■ **TASK BRIEF**: All that should come back is the lines of the data below from the one containing "removed: blue ball middle right" to the one containing "removed: black watering", inclusive, exactly as they stand.

======== INFORMATION

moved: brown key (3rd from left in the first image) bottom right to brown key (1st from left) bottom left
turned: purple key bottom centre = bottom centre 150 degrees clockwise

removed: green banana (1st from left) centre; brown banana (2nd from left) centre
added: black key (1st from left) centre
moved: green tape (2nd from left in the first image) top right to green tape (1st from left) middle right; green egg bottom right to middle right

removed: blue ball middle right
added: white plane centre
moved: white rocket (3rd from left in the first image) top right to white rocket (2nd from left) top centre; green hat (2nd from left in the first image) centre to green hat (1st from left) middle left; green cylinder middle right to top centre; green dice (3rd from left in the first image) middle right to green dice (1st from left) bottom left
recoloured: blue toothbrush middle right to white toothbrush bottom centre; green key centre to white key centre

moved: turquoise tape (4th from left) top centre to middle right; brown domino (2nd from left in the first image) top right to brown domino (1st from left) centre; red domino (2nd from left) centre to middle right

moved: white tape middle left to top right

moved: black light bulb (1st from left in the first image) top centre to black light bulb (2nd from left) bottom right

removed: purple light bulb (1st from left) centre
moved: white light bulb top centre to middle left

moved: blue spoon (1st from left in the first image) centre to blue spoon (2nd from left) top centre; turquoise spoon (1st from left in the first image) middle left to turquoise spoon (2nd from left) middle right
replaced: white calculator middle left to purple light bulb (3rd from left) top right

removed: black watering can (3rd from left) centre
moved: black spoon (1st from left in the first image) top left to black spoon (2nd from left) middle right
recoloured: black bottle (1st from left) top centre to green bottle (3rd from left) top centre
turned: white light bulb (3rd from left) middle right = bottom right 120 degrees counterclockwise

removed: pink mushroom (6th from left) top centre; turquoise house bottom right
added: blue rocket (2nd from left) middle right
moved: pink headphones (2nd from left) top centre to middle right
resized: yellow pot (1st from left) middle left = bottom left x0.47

================

■ **RESPONSE AREA**:
removed: blue ball middle right
added: white plane centre
moved: white rocket (3rd from left in the first image) top right to white rocket (2nd from left) top centre; green hat (2nd from left in the first image) centre to green hat (1st from left) middle left; green cylinder middle right to top centre; green dice (3rd from left in the first image) middle right to green dice (1st from left) bottom left
recoloured: blue toothbrush middle right to white toothbrush bottom centre; green key centre to white key centre

moved: turquoise tape (4th from left) top centre to middle right; brown domino (2nd from left in the first image) top right to brown domino (1st from left) centre; red domino (2nd from left) centre to middle right

moved: white tape middle left to top right

moved: black light bulb (1st from left in the first image) top centre to black light bulb (2nd from left) bottom right

removed: purple light bulb (1st from left) centre
moved: white light bulb top centre to middle left

moved: blue spoon (1st from left in the first image) centre to blue spoon (2nd from left) top centre; turquoise spoon (1st from left in the first image) middle left to turquoise spoon (2nd from left) middle right
replaced: white calculator middle left to purple light bulb (3rd from left) top right

removed: black watering can (3rd from left) centre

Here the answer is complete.